(Given entries Opens)

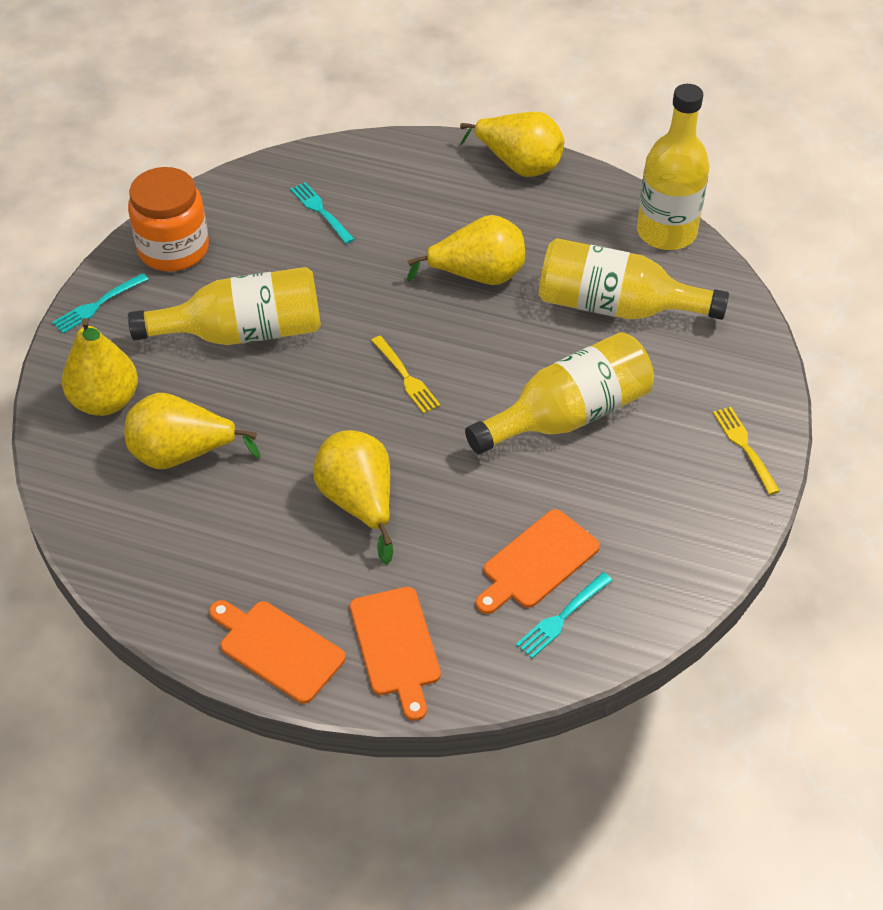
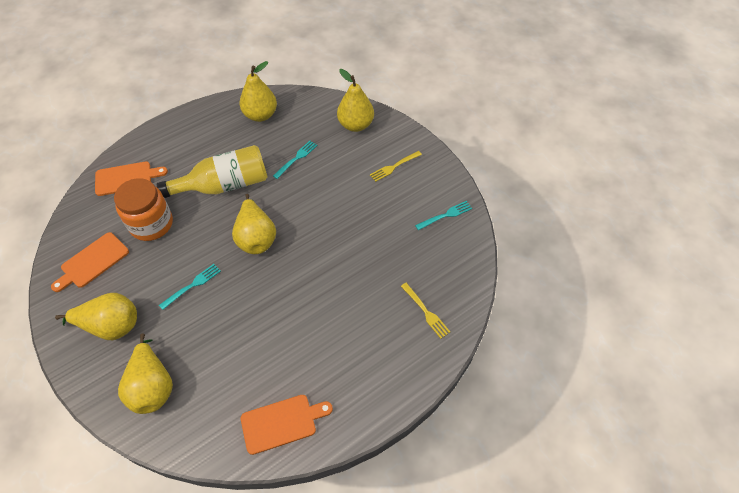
yellow bottle: [128,267,321,345] [465,332,654,455] [539,238,729,320] [637,84,709,250] = 4 -> [157,145,268,198] = 1

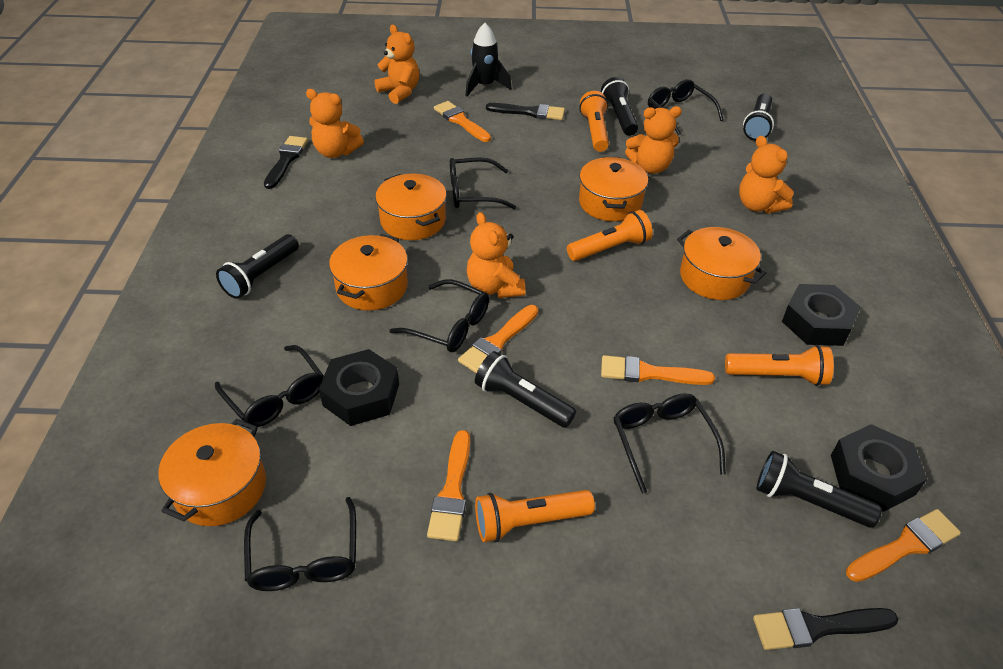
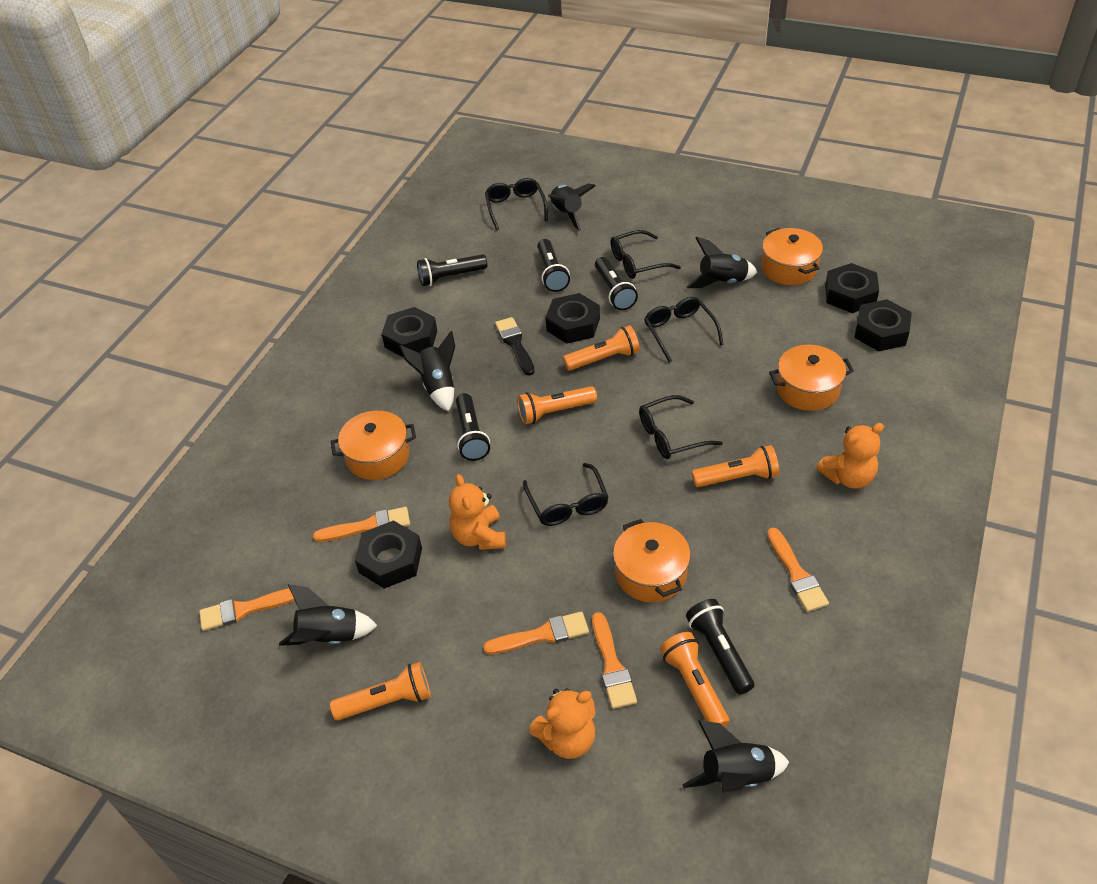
black brush: [264,136,308,189] [486,103,565,120] [753,608,898,650] = 3 -> [495,317,535,376] = 1
black glasses: [215,345,324,427] [244,497,356,591] [389,279,489,352] [450,157,516,209] [613,393,726,494] [648,79,724,135] = 6 -> [485,178,548,230] [523,463,609,526] [610,230,681,279] [639,395,723,459] [644,297,724,363] = 5
black nut: [319,349,399,426] [782,284,861,346] [831,424,927,512] = 3 -> [355,520,422,589] [382,307,437,358] [546,293,600,344] [825,263,879,313] [854,299,912,351] = 5
black rocket: [465,23,512,97] = 1 -> [279,584,378,646] [399,331,455,412] [548,183,595,231] [682,720,789,793] [687,237,757,288] = 5
orange flashlight: [475,490,595,542] [567,210,653,261] [579,91,609,152] [725,345,834,386] = 4 -> [330,662,431,721] [517,386,597,424] [563,325,640,370] [660,632,729,727] [692,445,779,487] = 5
orange pot: [158,419,266,526] [329,234,408,311] [375,174,447,240] [579,157,648,221] [677,227,767,300] = 5 -> [331,411,416,480] [613,519,691,602] [761,228,823,285] [769,345,854,411] = 4
orange teddy bear: [306,89,364,158] [374,25,419,104] [467,212,526,298] [625,106,682,174] [739,136,794,213] = 5 -> [449,474,506,550] [529,688,596,759] [816,423,884,488] = 3

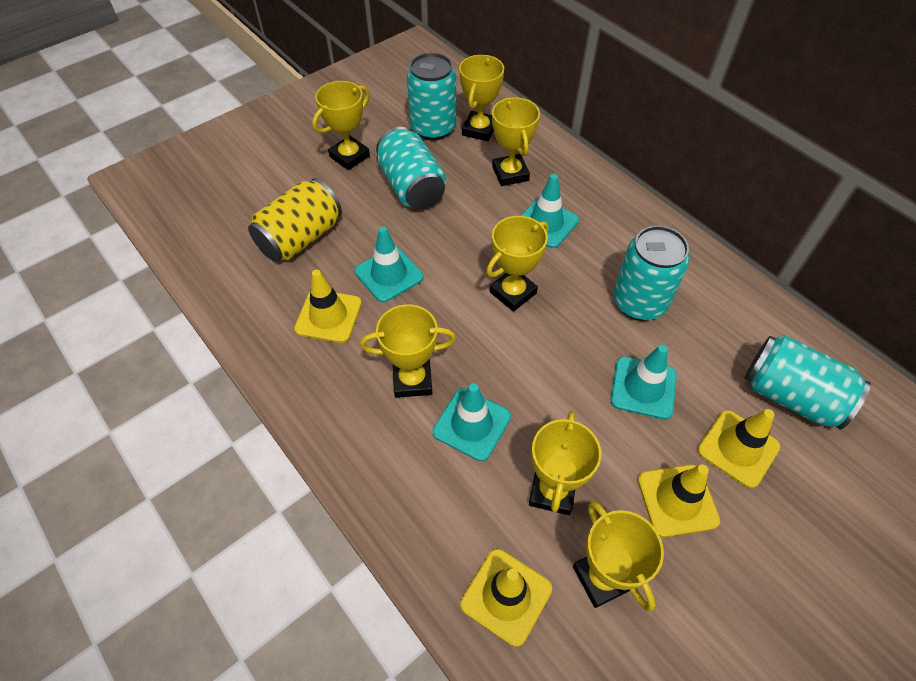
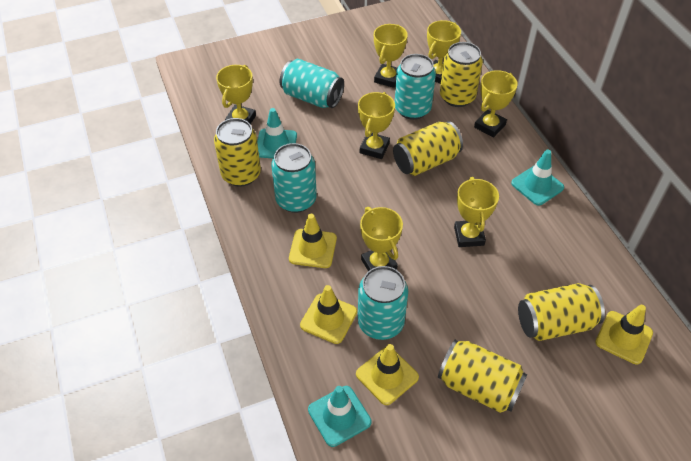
turquoise traffic cone: [355,226,423,302] [433,383,511,461] [521,174,579,248] [611,345,677,419] = 4 -> [257,108,297,158] [308,386,372,447] [511,149,564,206] = 3
yellow can: [248,178,342,262] = 1 -> [214,118,261,187] [393,121,463,176] [438,340,527,413] [440,42,483,107] [518,283,605,341] = 5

(Given entries Closes)

*Assigned task*. Restate all of the data word for word and include no pictures.

*Final answer*.
yellow bottle: [128,267,321,345] [465,332,654,455] [539,238,729,320] [637,84,709,250] = 4 -> [157,145,268,198] = 1

black brush: [264,136,308,189] [486,103,565,120] [753,608,898,650] = 3 -> [495,317,535,376] = 1
black glasses: [215,345,324,427] [244,497,356,591] [389,279,489,352] [450,157,516,209] [613,393,726,494] [648,79,724,135] = 6 -> [485,178,548,230] [523,463,609,526] [610,230,681,279] [639,395,723,459] [644,297,724,363] = 5
black nut: [319,349,399,426] [782,284,861,346] [831,424,927,512] = 3 -> [355,520,422,589] [382,307,437,358] [546,293,600,344] [825,263,879,313] [854,299,912,351] = 5
black rocket: [465,23,512,97] = 1 -> [279,584,378,646] [399,331,455,412] [548,183,595,231] [682,720,789,793] [687,237,757,288] = 5
orange flashlight: [475,490,595,542] [567,210,653,261] [579,91,609,152] [725,345,834,386] = 4 -> [330,662,431,721] [517,386,597,424] [563,325,640,370] [660,632,729,727] [692,445,779,487] = 5
orange pot: [158,419,266,526] [329,234,408,311] [375,174,447,240] [579,157,648,221] [677,227,767,300] = 5 -> [331,411,416,480] [613,519,691,602] [761,228,823,285] [769,345,854,411] = 4
orange teddy bear: [306,89,364,158] [374,25,419,104] [467,212,526,298] [625,106,682,174] [739,136,794,213] = 5 -> [449,474,506,550] [529,688,596,759] [816,423,884,488] = 3

turquoise traffic cone: [355,226,423,302] [433,383,511,461] [521,174,579,248] [611,345,677,419] = 4 -> [257,108,297,158] [308,386,372,447] [511,149,564,206] = 3
yellow can: [248,178,342,262] = 1 -> [214,118,261,187] [393,121,463,176] [438,340,527,413] [440,42,483,107] [518,283,605,341] = 5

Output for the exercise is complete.